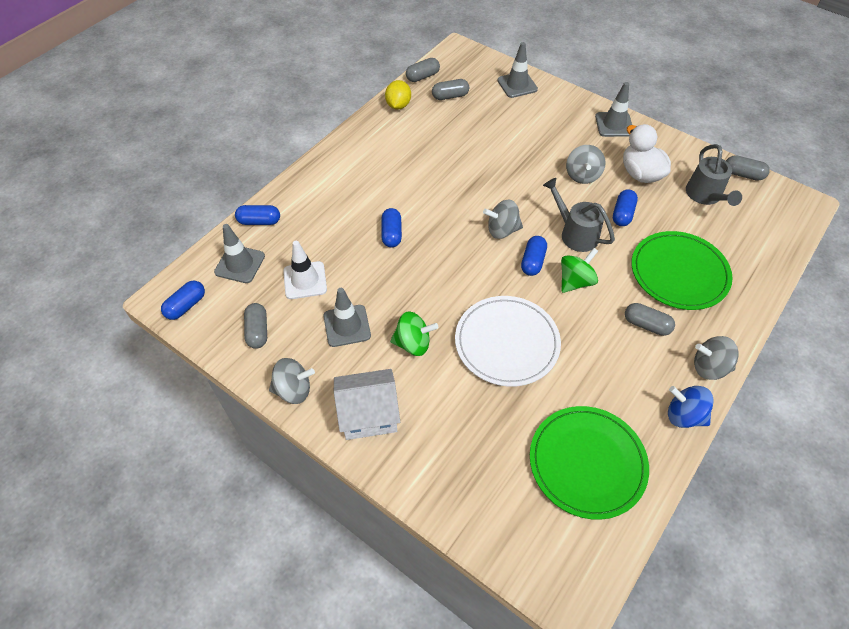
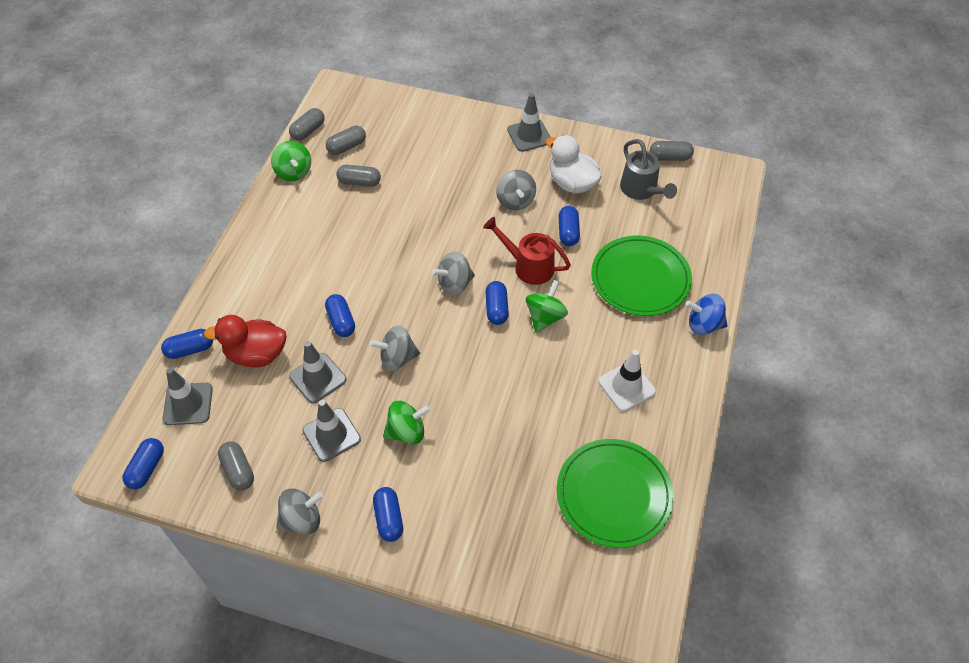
camera: 20 degrees left, 0 degrees up
(305, 280) = (267, 400): white traffic cone -> white traffic cone (626, 386)
(310, 241) = (256, 354): none -> red duck
(368, 414) = (388, 518): white house -> blue capsule
(398, 105) = (293, 172): yellow lemon -> green spinning top
(507, 342) = (499, 401): white plate -> none
(517, 85) = (414, 115): grey traffic cone -> grey traffic cone (318, 378)
(574, 233) = (528, 266): grey watering can -> red watering can
(646, 325) = (626, 341): grey capsule -> grey capsule (359, 182)
(684, 415) = (686, 419): blue spinning top -> blue spinning top (703, 325)
(709, 367) = (695, 365): grey spinning top -> grey spinning top (397, 358)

*INSTRUCTIONS TO FOLLOW*:
Copy out every line from the material above in which the word "white" appears.

*OUTPUT*:
(305, 280) = (267, 400): white traffic cone -> white traffic cone (626, 386)
(368, 414) = (388, 518): white house -> blue capsule
(507, 342) = (499, 401): white plate -> none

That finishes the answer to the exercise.